(Requirement): Output the lines from the one containing "green trapezoid: (70, 217)" through the last line of the material below, exactly; please do not include pictures.

(Excerpted data):
---+---

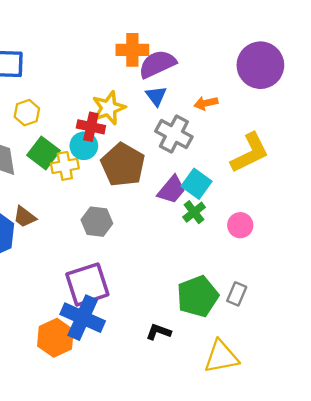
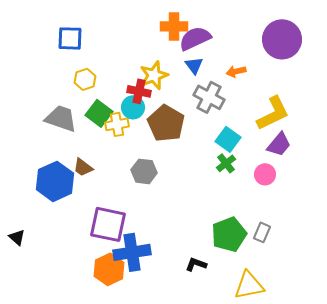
purple trapezoid: (172, 190) -> (279, 144), moved
purple square: (87, 284) -> (108, 224), moved, turned 30
blue cross: (83, 318) -> (132, 252), turned -33

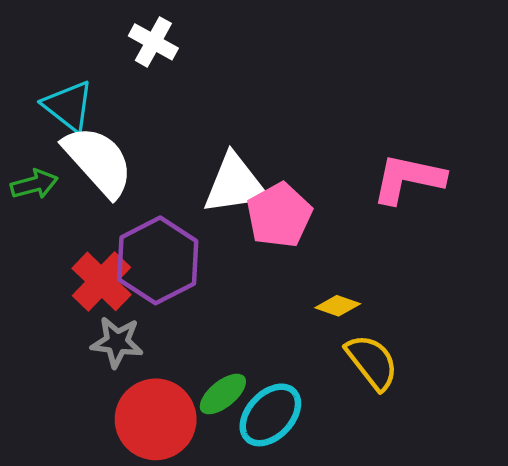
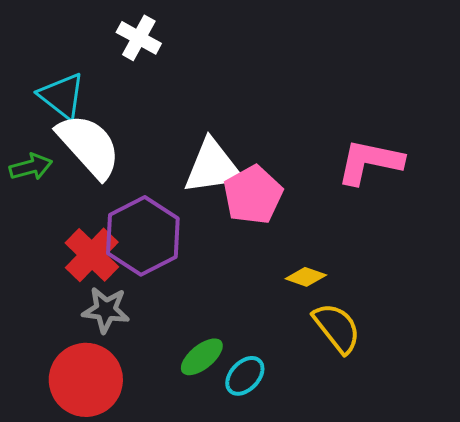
cyan ellipse: (270, 415) -> (245, 376), size x0.7
red circle: (156, 419) -> (86, 380), moved

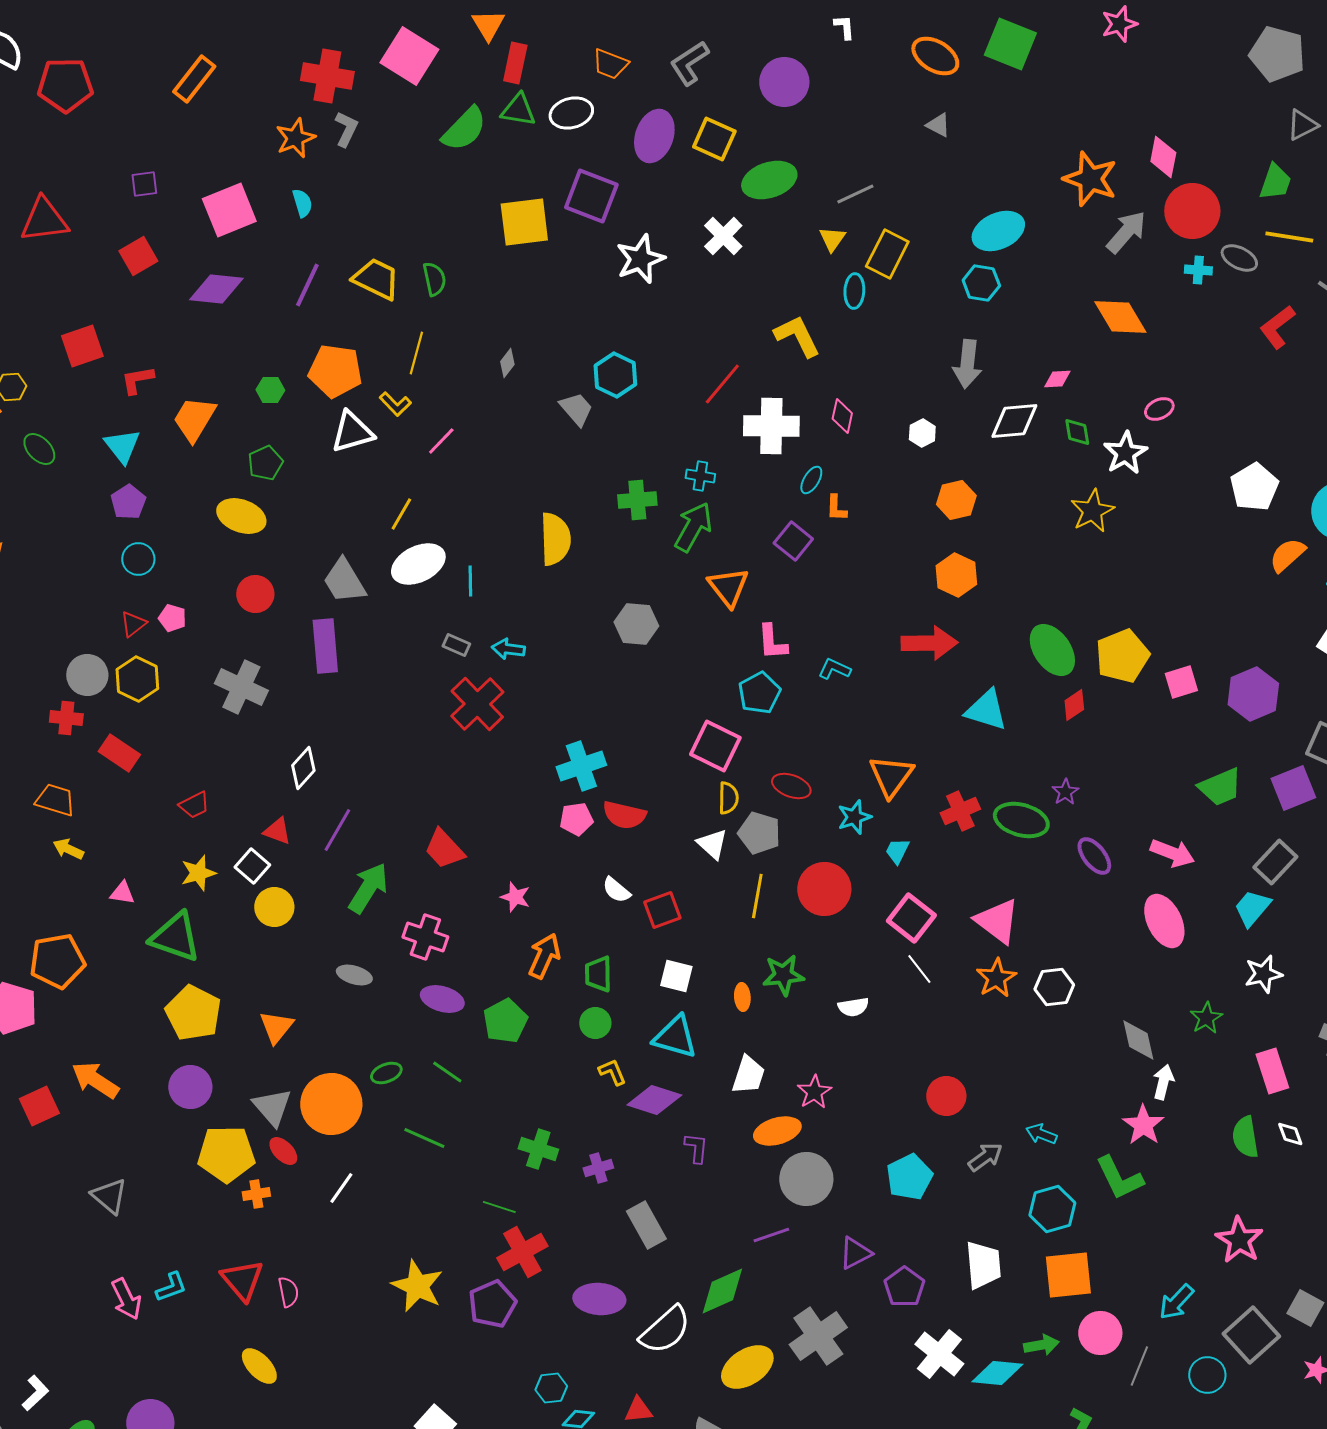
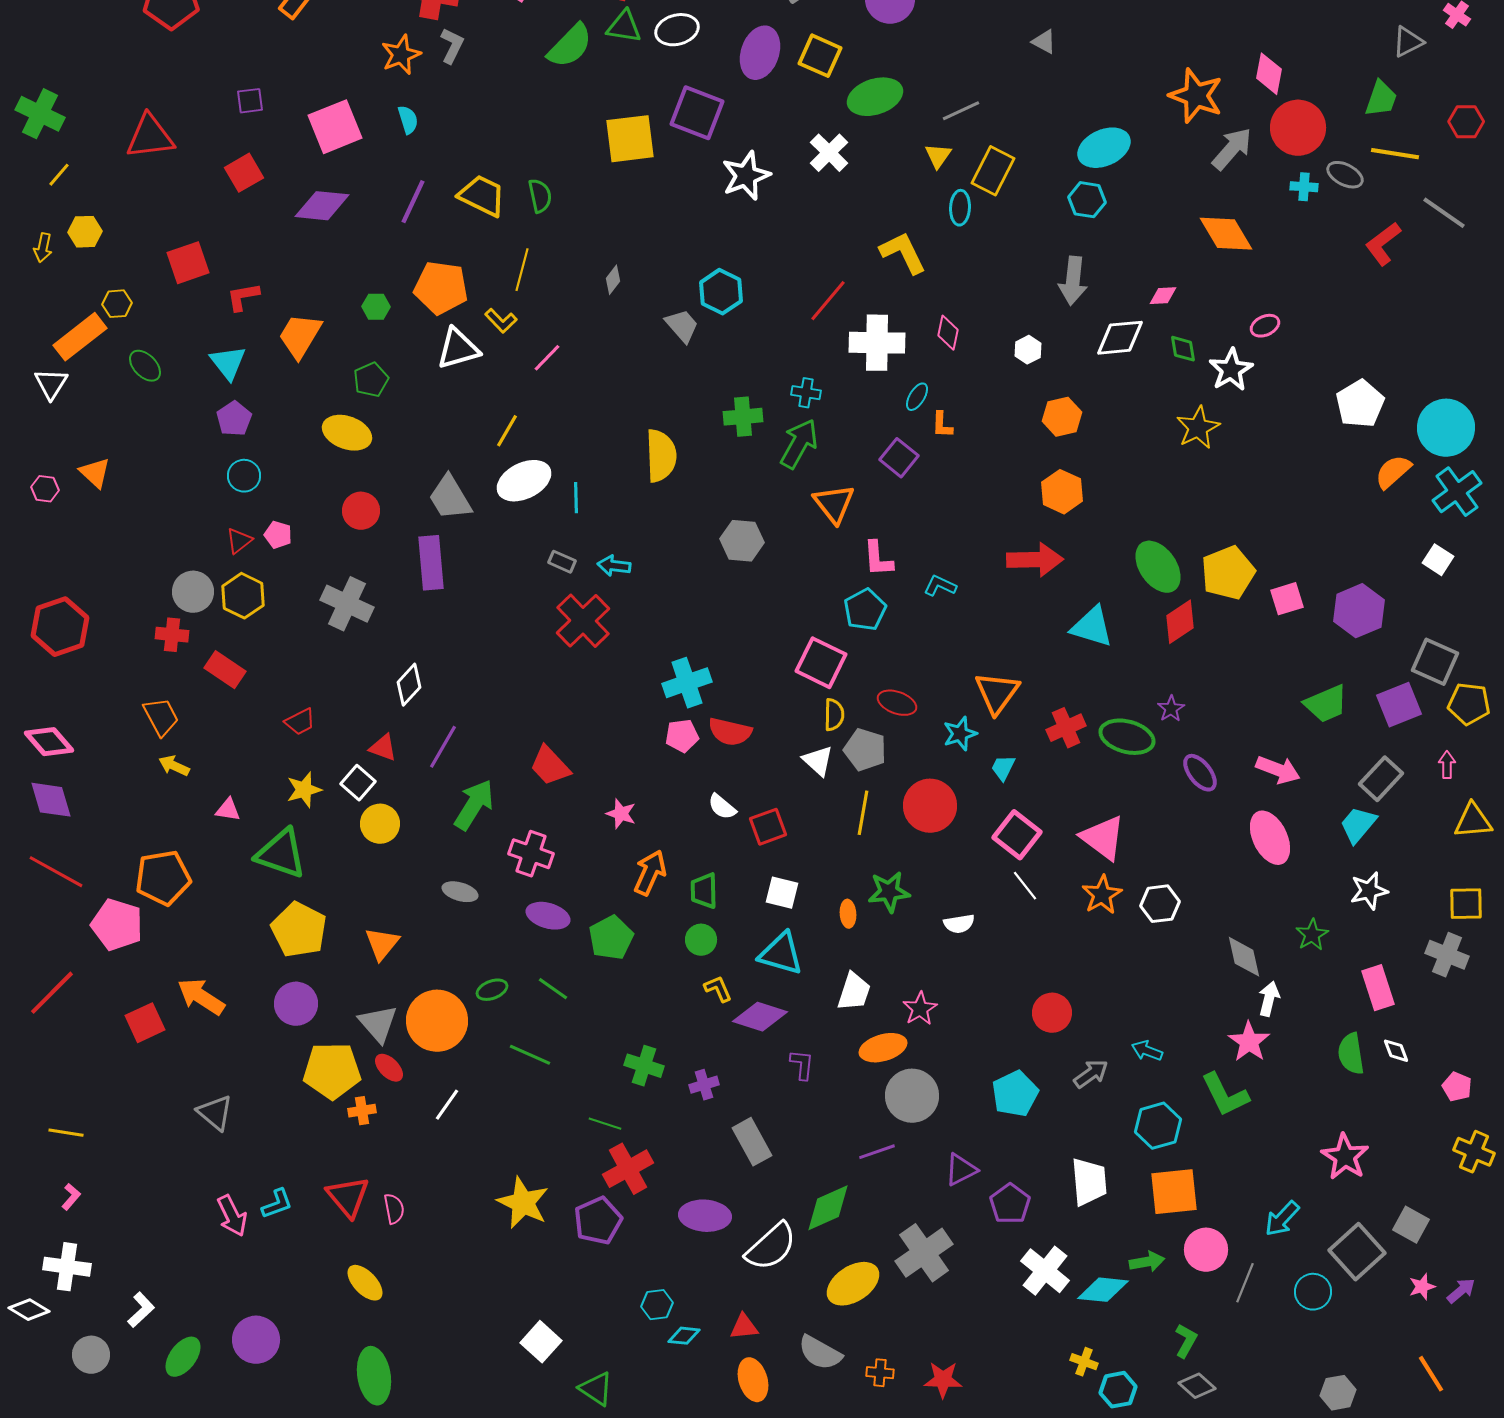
red diamond: (1074, 705) -> (1180, 622), size x1.4
orange trapezoid: (55, 800) -> (161, 717), turned 45

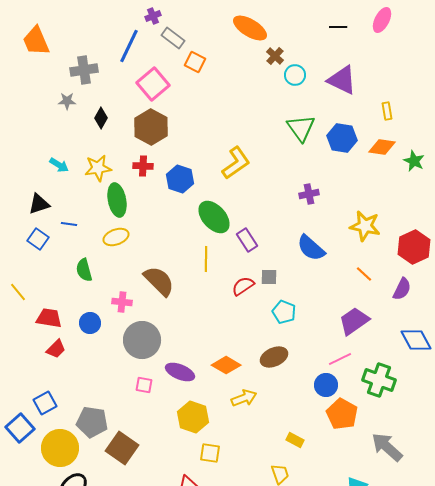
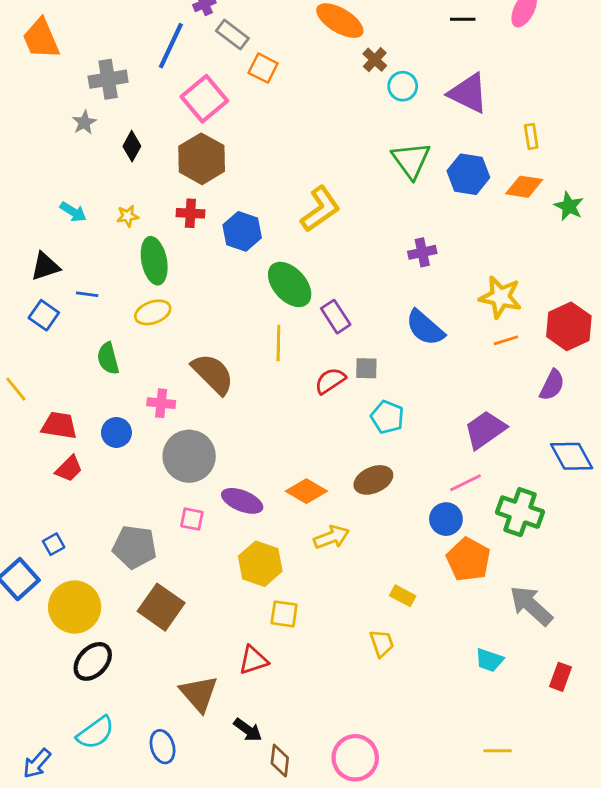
gray star: (67, 101) -> (84, 122), turned -30
yellow star: (98, 168) -> (128, 216), size x0.6
orange line: (364, 274) -> (506, 340), moved, turned -60
blue square: (45, 403) -> (54, 544), size x0.7
gray pentagon: (92, 422) -> (135, 547), moved

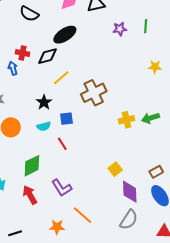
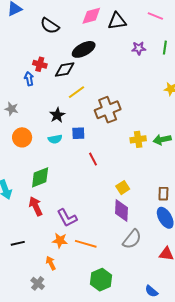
red line: (62, 144) -> (93, 159), moved
brown rectangle: (156, 172) -> (163, 194), turned -64
purple L-shape: (62, 188) -> (67, 218), moved
purple diamond: (130, 192) -> (121, 211), moved
orange line: (83, 215) -> (86, 244), moved, turned -30

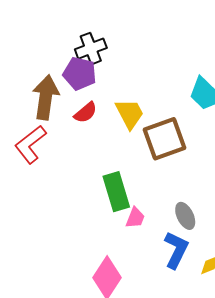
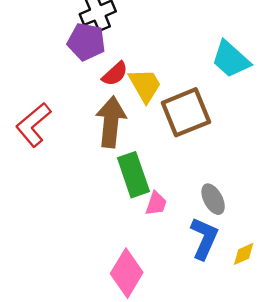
brown arrow: (46, 97) -> (111, 122), moved
red semicircle: (86, 113) -> (115, 74), moved

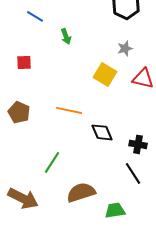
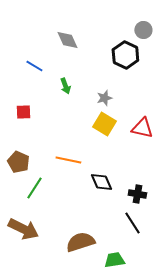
gray star: (125, 48) -> (104, 98), moved
green line: (52, 162) -> (34, 188), moved
brown arrow: (23, 198) -> (23, 229), moved

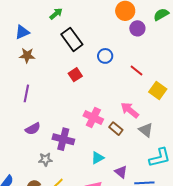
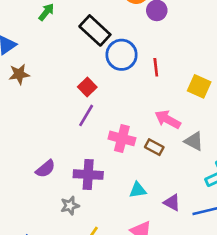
black rectangle: (72, 39) -> (95, 30), moved
blue circle: (105, 56) -> (122, 55), size x1.5
red line: (137, 70) -> (156, 67), moved, turned 56
purple line: (26, 93) -> (86, 115), moved, turned 30
cyan triangle: (98, 158) -> (138, 190), turned 32

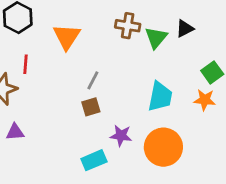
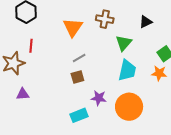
orange triangle: (67, 37) -> (73, 27), moved
green triangle: (156, 38) -> (124, 43), moved
gray line: (93, 80) -> (79, 58), turned 32

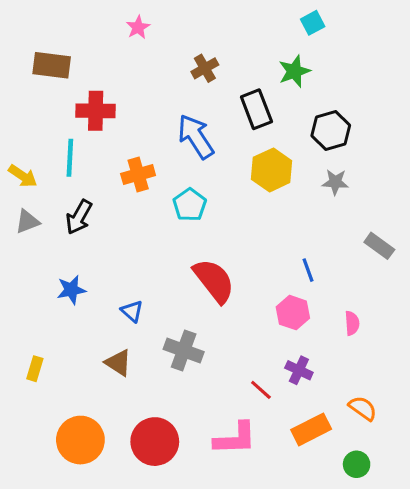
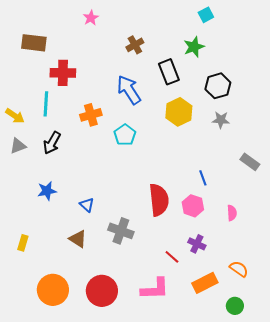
red semicircle: (214, 281) -> (159, 200), moved, turned 32

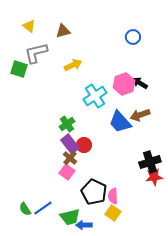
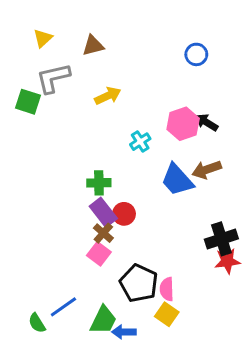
yellow triangle: (29, 26) -> (43, 38), turned 40
cyan cross: (95, 96) -> (140, 142), size x0.6
green cross: (67, 124) -> (99, 183), turned 35
green semicircle: (25, 209) -> (37, 323), moved
green trapezoid: (70, 217) -> (103, 320), turned -50

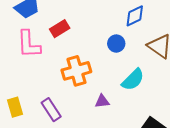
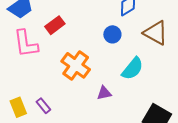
orange cross: (76, 71) -> (76, 65), turned -32
purple rectangle: (51, 110) -> (43, 106), moved, size x0.7

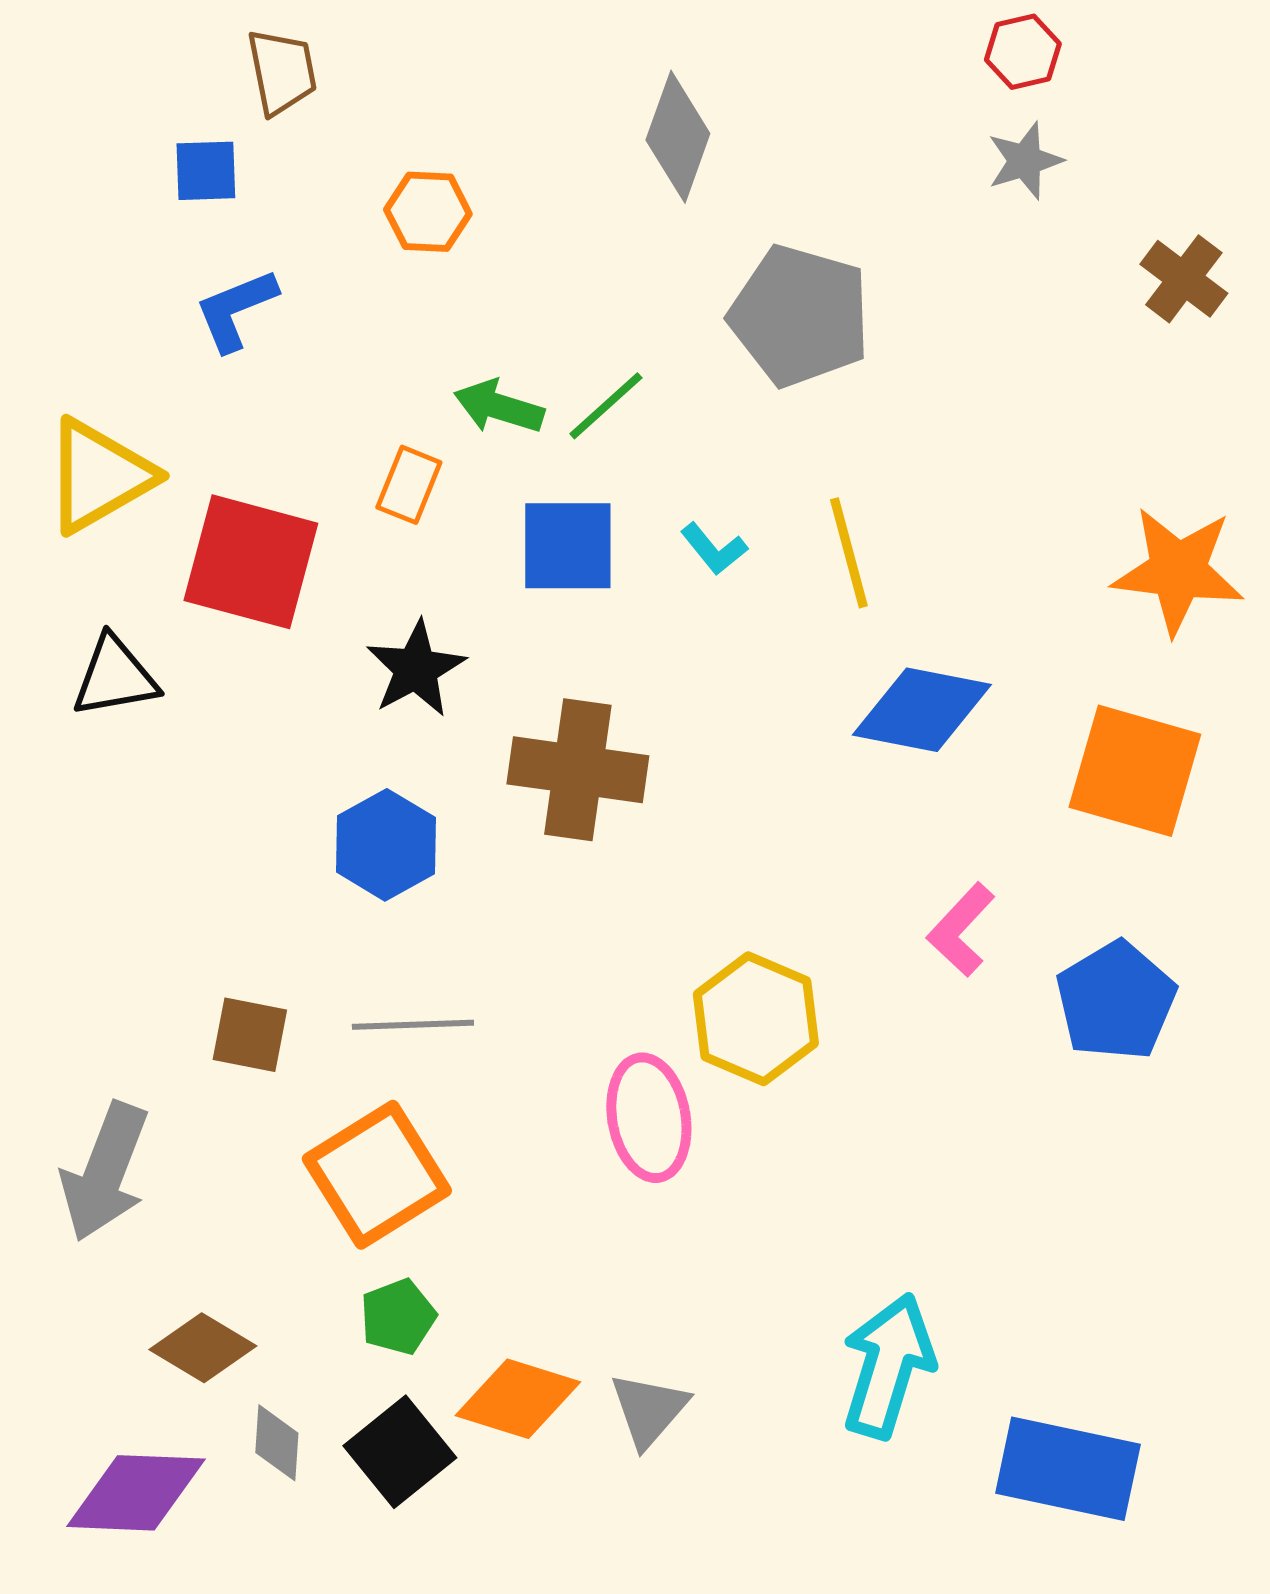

---+---

(Answer to this problem):
green trapezoid: (70, 217) -> (103, 320), turned -50

orange cross: (76, 71) -> (76, 65), turned -32
purple rectangle: (51, 110) -> (43, 106), moved, size x0.7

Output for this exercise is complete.